#### Work request:
Repeat exactly, and only, the lines running from the one that holds "RADIO pin CE: D25 -> D21" to the end of the records.

#### The data:
····················
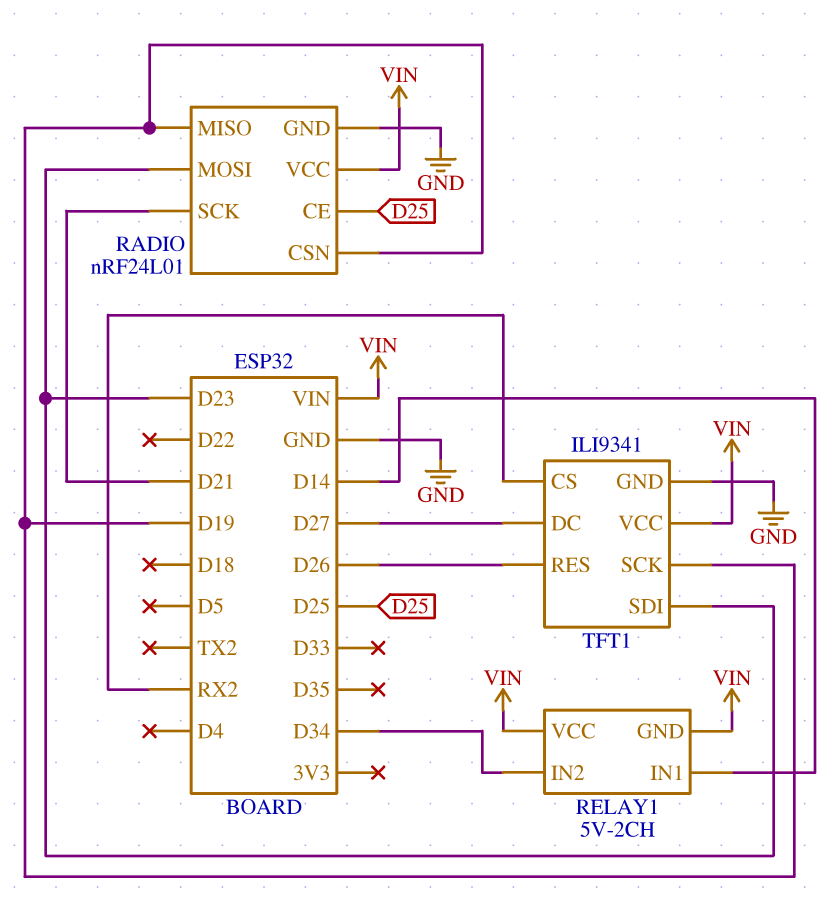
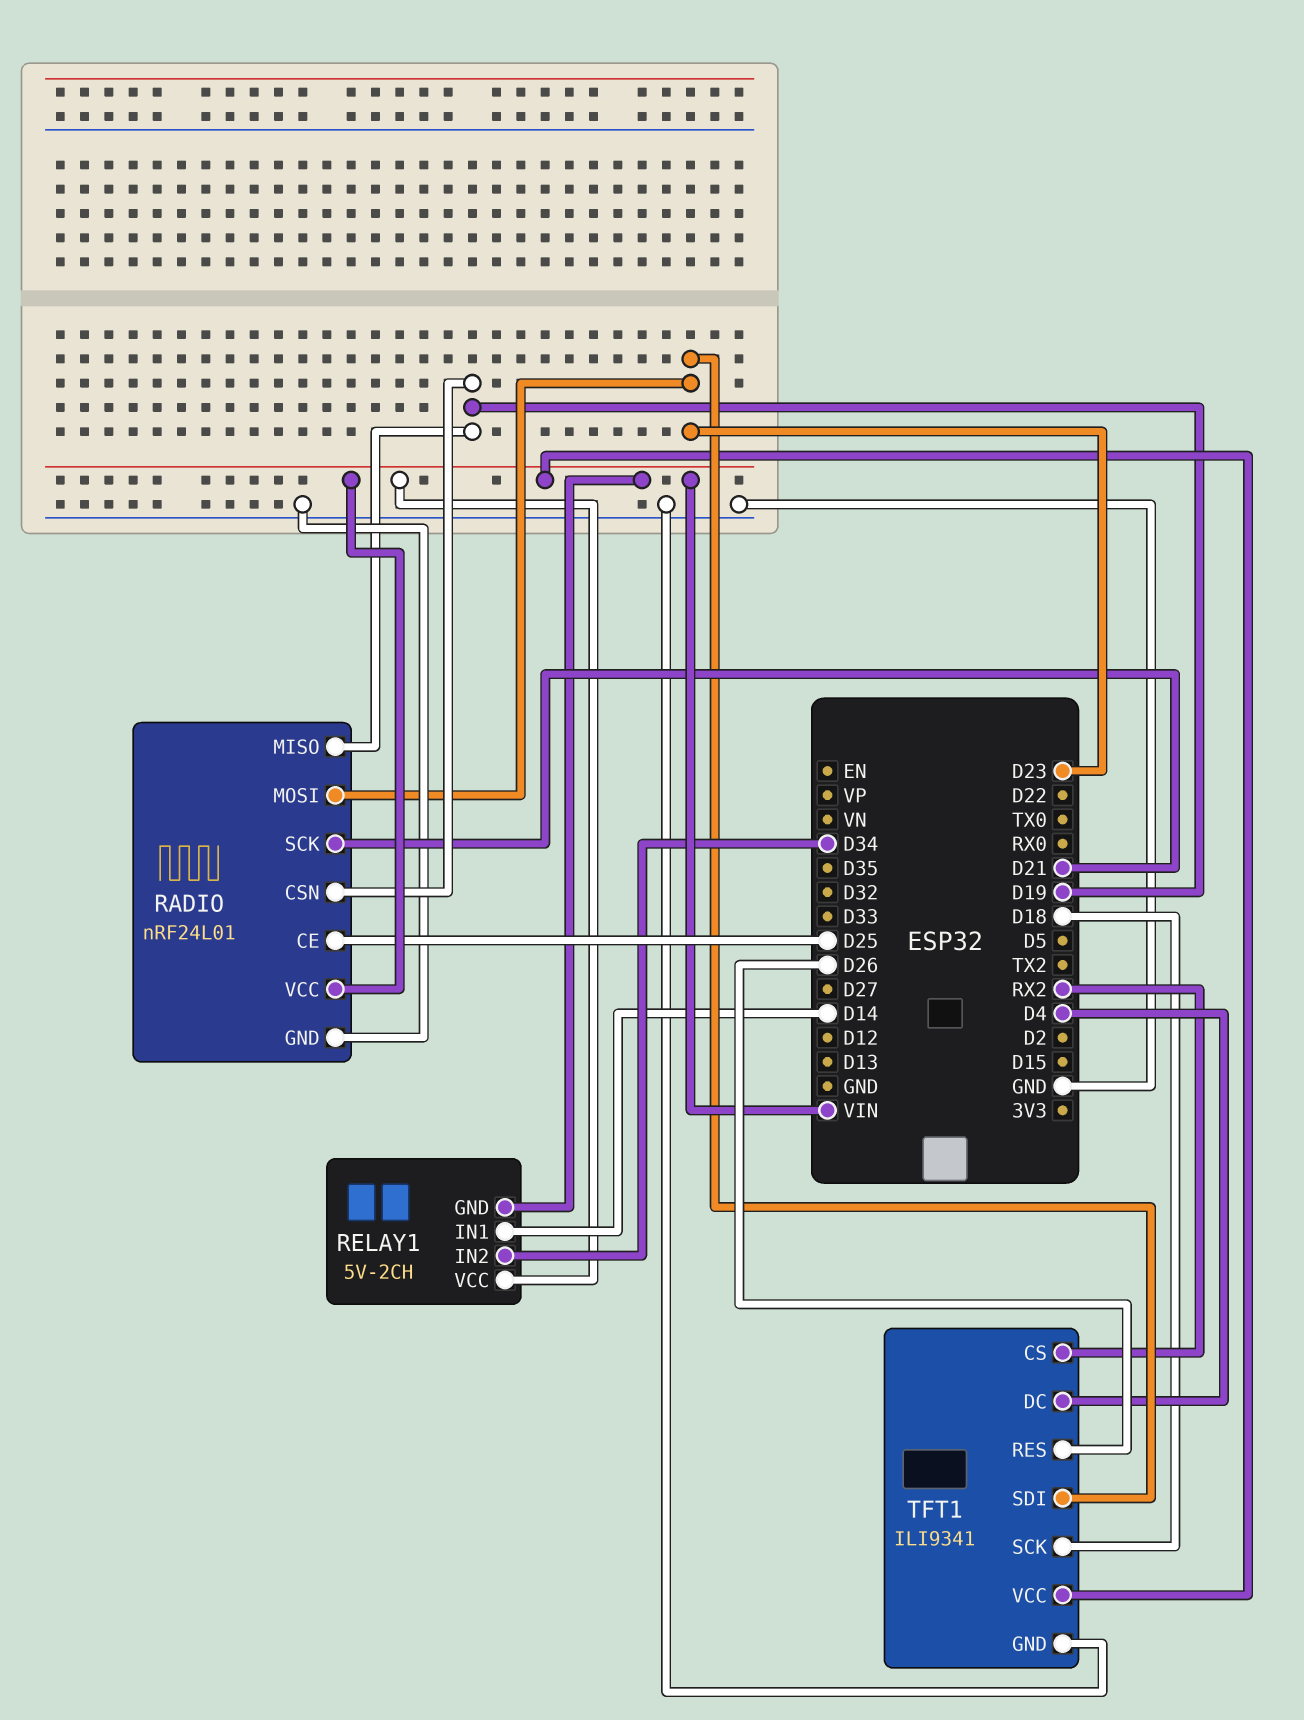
TFT1 pin DC: D27 -> D4
TFT1 pin SCK: D19 -> D18

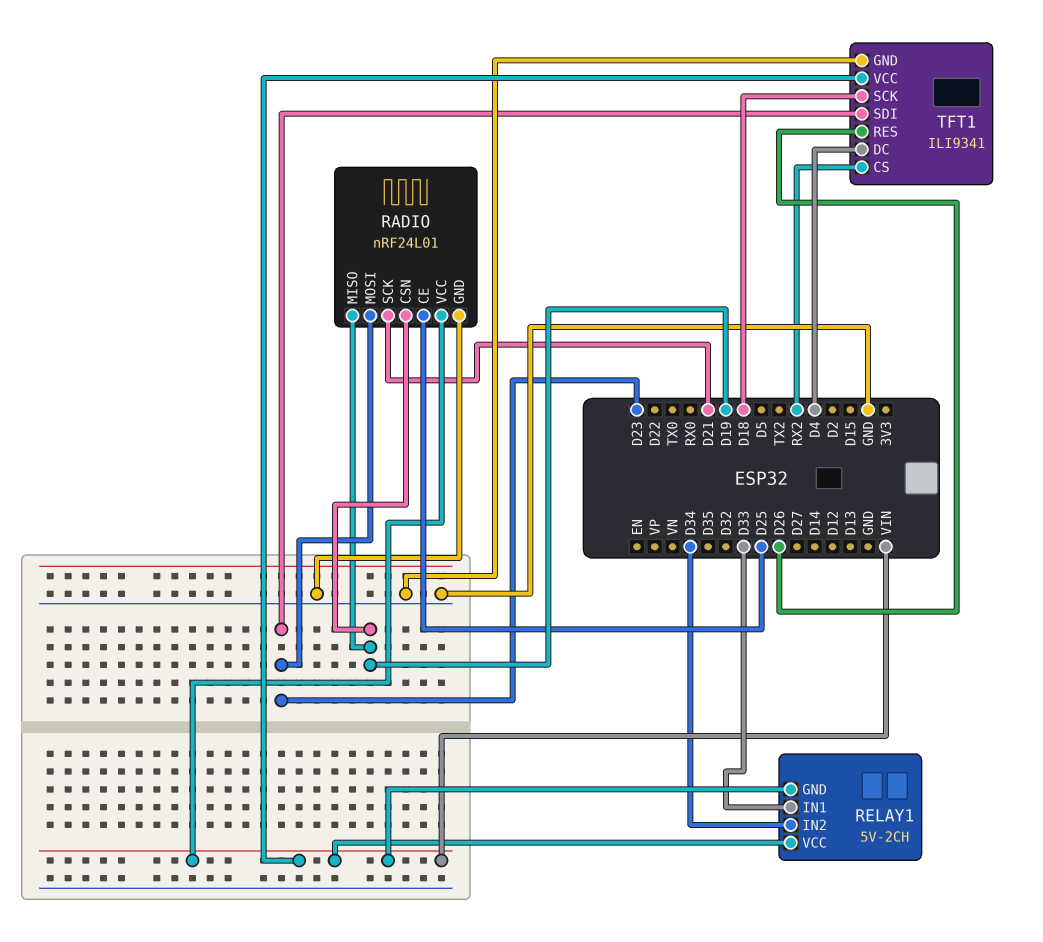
RELAY1 pin IN1: D14 -> D33

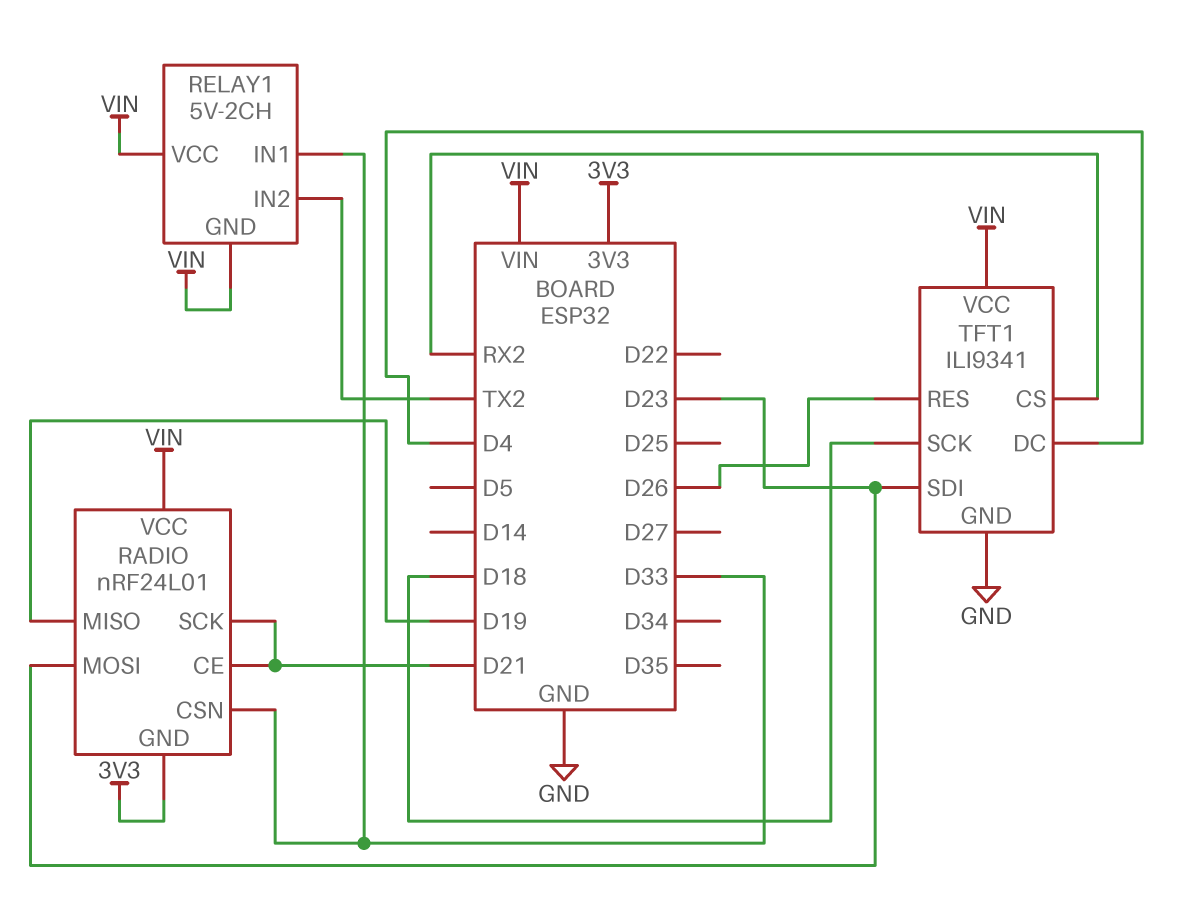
RADIO pin CE: D25 -> D21
RADIO pin CSN: D19 -> D33
RADIO pin GND: GND -> 3V3
RELAY1 pin IN2: D34 -> TX2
····················
#### Worked solution:
RADIO pin CE: D25 -> D21
RADIO pin CSN: D19 -> D33
RADIO pin GND: GND -> 3V3
RELAY1 pin IN2: D34 -> TX2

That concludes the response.